───── Input data ─────

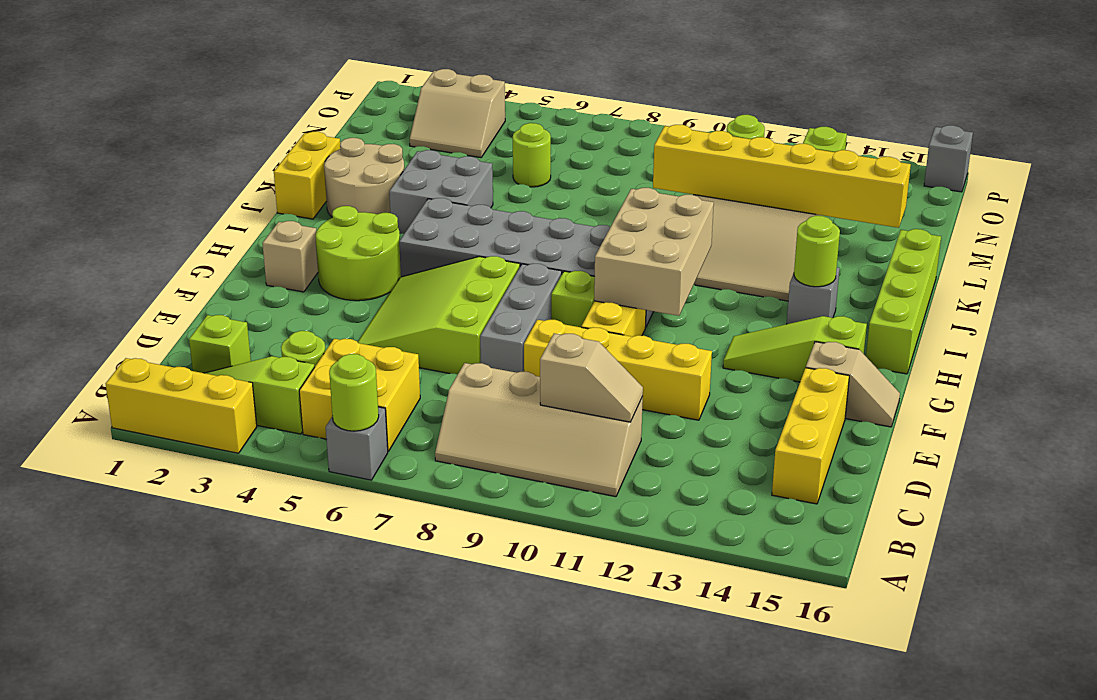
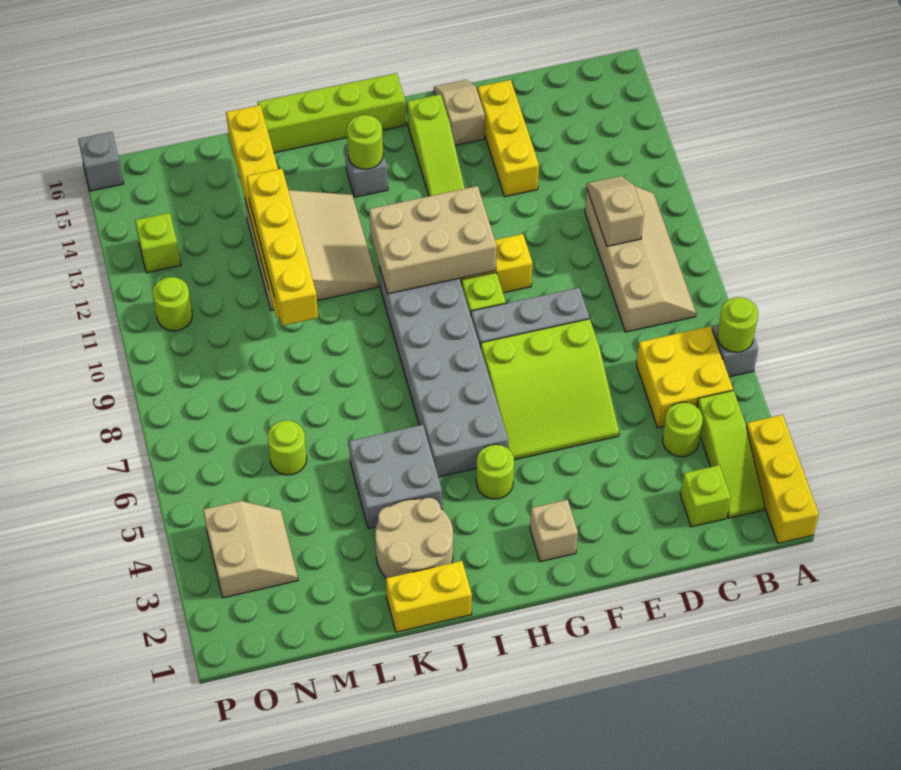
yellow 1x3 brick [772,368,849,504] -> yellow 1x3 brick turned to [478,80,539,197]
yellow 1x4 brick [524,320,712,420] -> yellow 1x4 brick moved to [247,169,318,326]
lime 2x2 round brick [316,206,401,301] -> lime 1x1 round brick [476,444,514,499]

─────
───── Input data ─────

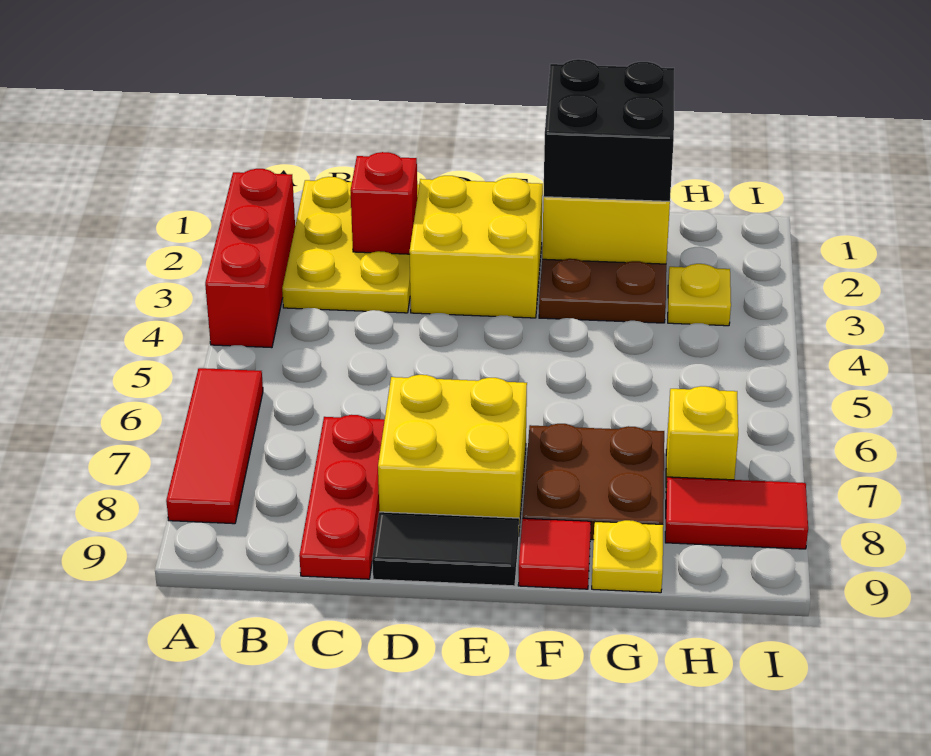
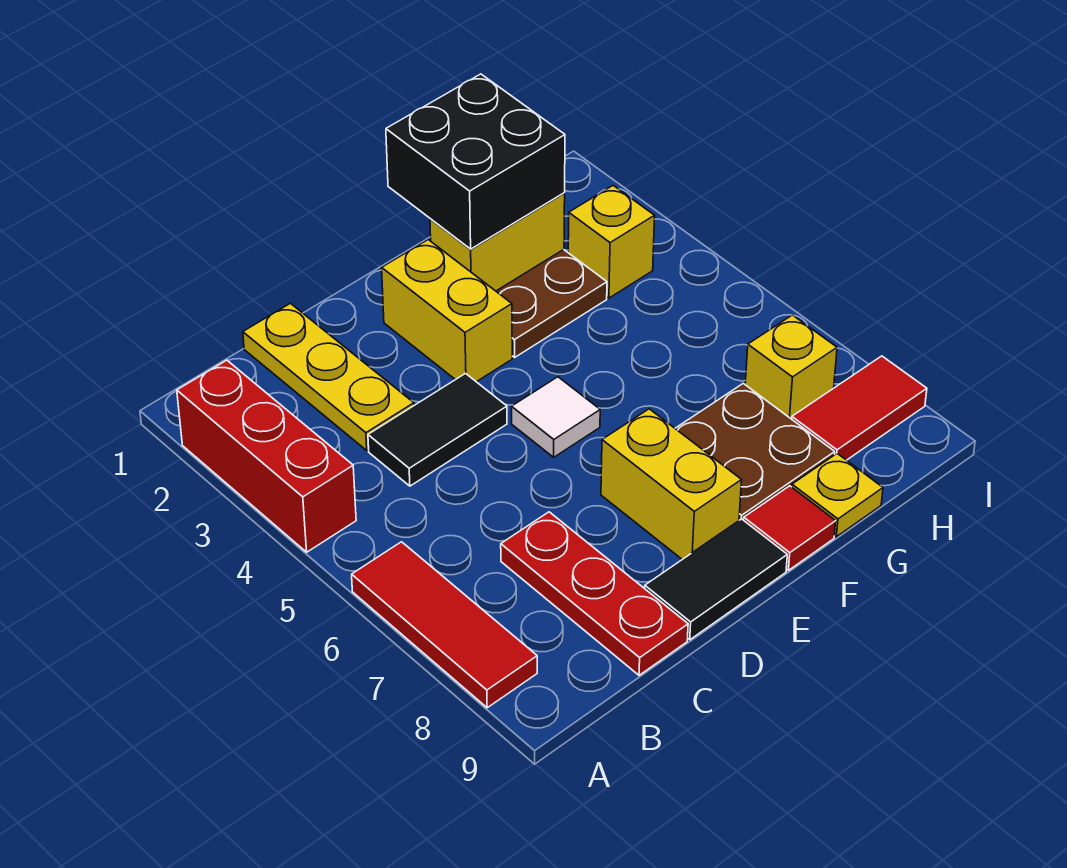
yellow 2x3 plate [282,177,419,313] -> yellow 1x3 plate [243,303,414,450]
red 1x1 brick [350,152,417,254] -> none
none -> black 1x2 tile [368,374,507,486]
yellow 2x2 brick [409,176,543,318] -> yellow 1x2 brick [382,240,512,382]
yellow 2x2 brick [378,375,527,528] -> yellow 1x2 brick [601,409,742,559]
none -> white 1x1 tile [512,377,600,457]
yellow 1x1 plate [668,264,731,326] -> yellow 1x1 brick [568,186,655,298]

─────

What needs to be done — Give again, word for word, every line of the listing above from the one with "yellow 1x4 brick [524,320,712,420]" to the one with "lime 2x2 round", both inclusive, and nothing beyond them.

Final answer —
yellow 1x4 brick [524,320,712,420] -> yellow 1x4 brick moved to [247,169,318,326]
lime 2x2 round brick [316,206,401,301] -> lime 1x1 round brick [476,444,514,499]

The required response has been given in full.